Work order: Note every line in the entries that contains the string "VBAT", and copy it.

Data provided:
<<<<

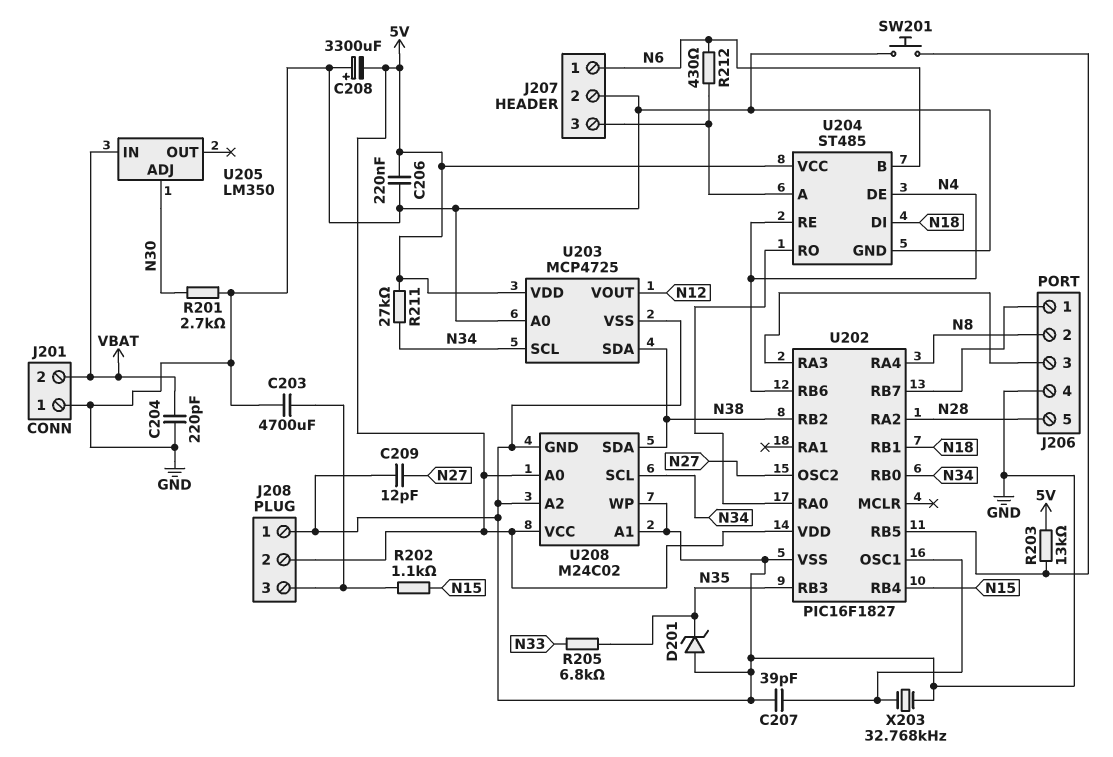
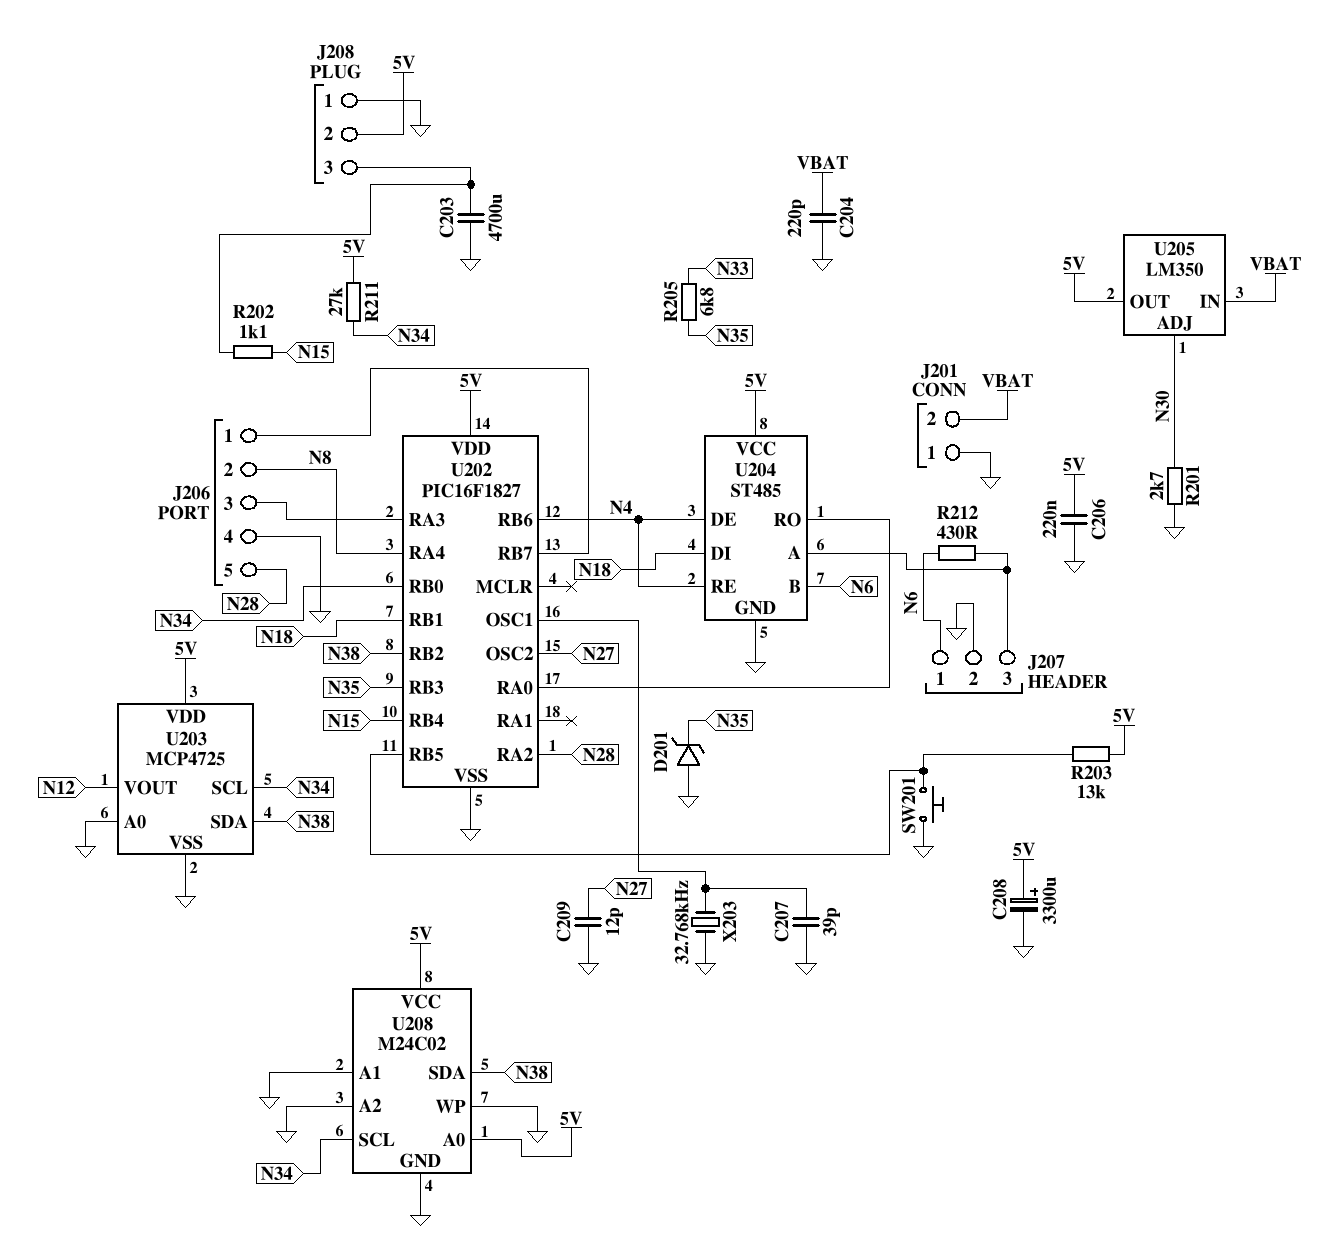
C208: 3300uF (plus GND, minus 5V) -> 3300uF (plus 5V, minus GND)
U205 pin OUT: none -> 5V

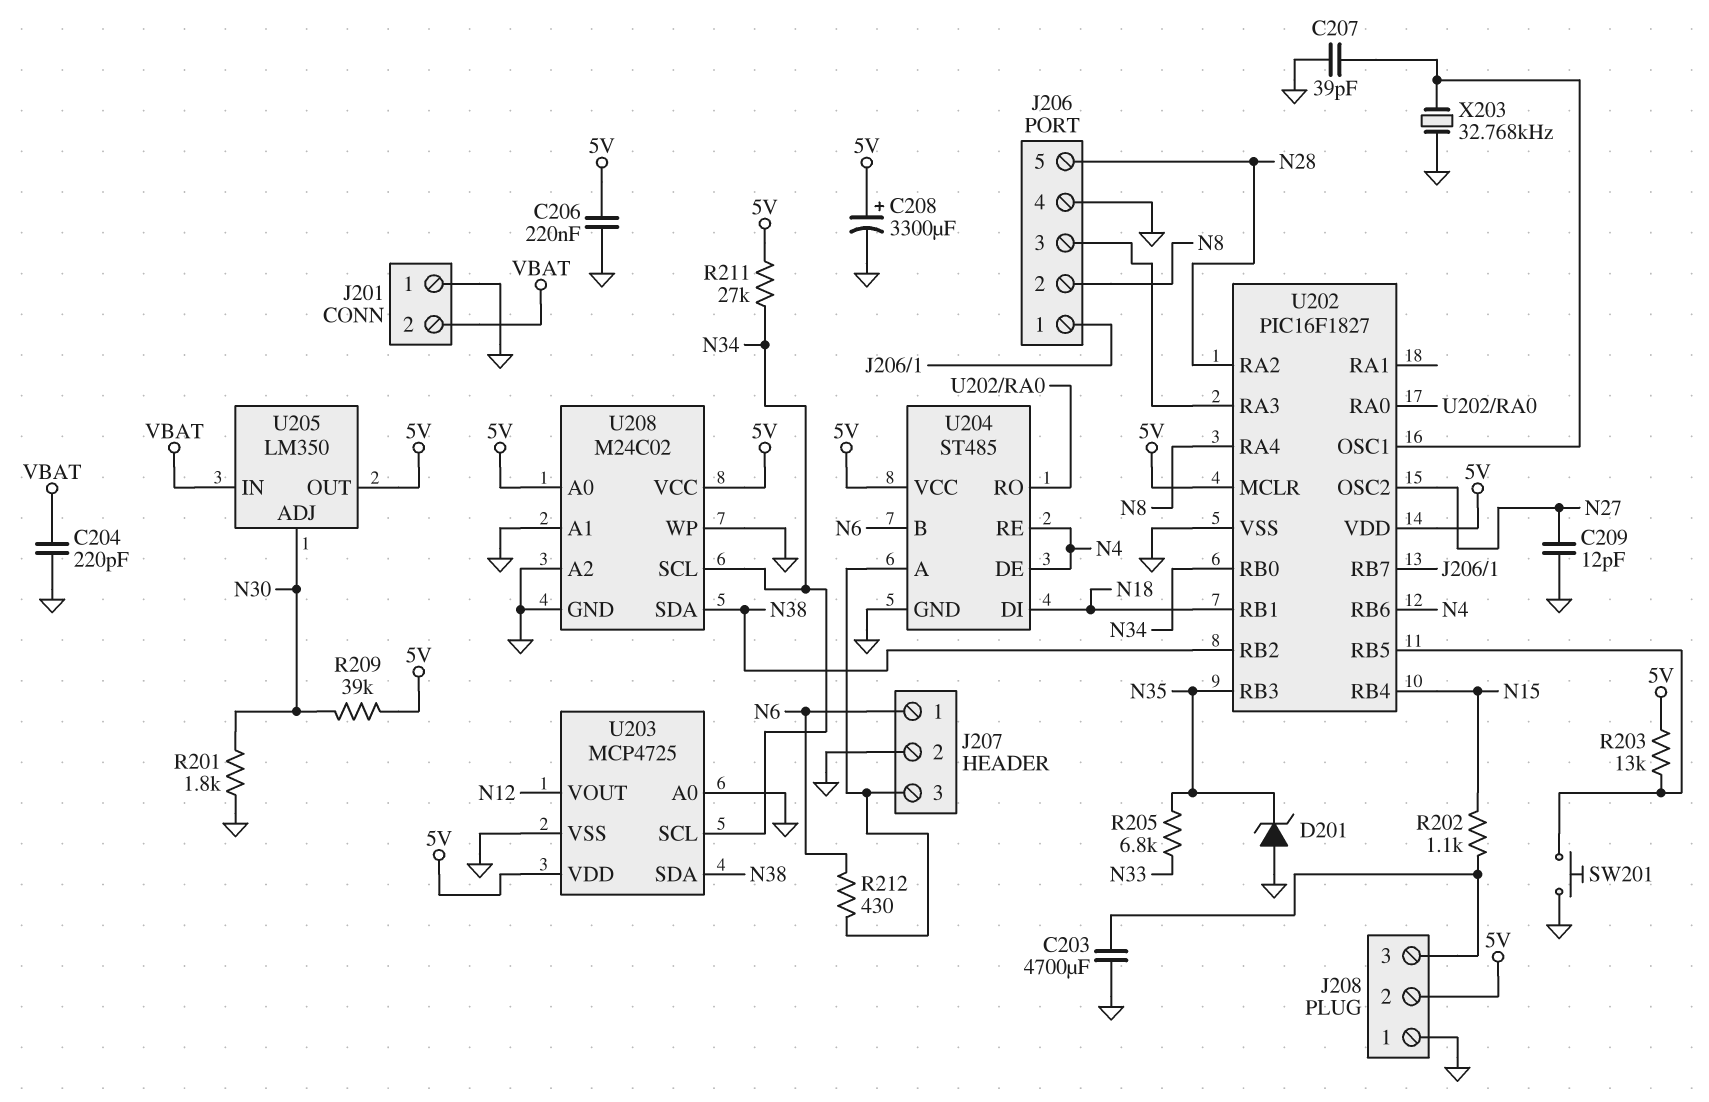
R201: 2.7k (GND, N30) -> 1.8k (GND, N30)
R209: none -> 39k (5V, N30)
U202 pin MCLR: none -> 5V

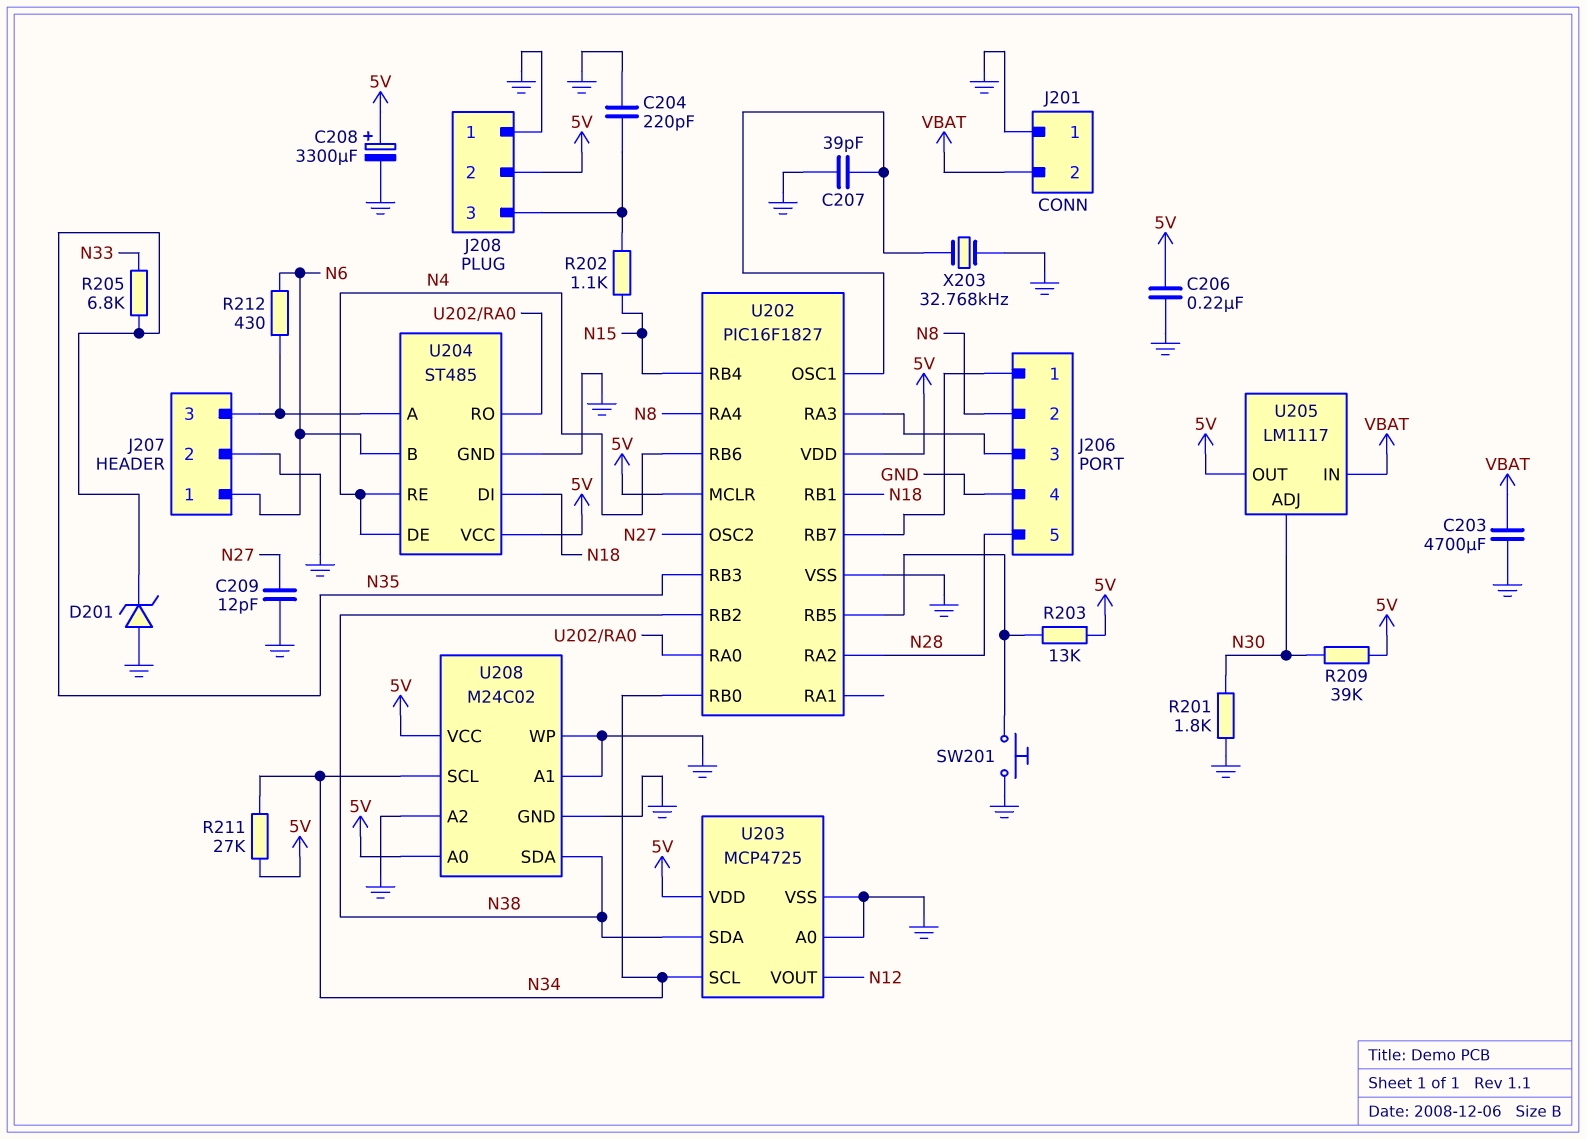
C203: 4700uF (GND, J208/3) -> 4700uF (GND, VBAT)
C204: 220pF (GND, VBAT) -> 220pF (GND, J208/3)
U205: LM350 -> LM1117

>>>>

Solution for this problem:
C203: 4700uF (GND, J208/3) -> 4700uF (GND, VBAT)
C204: 220pF (GND, VBAT) -> 220pF (GND, J208/3)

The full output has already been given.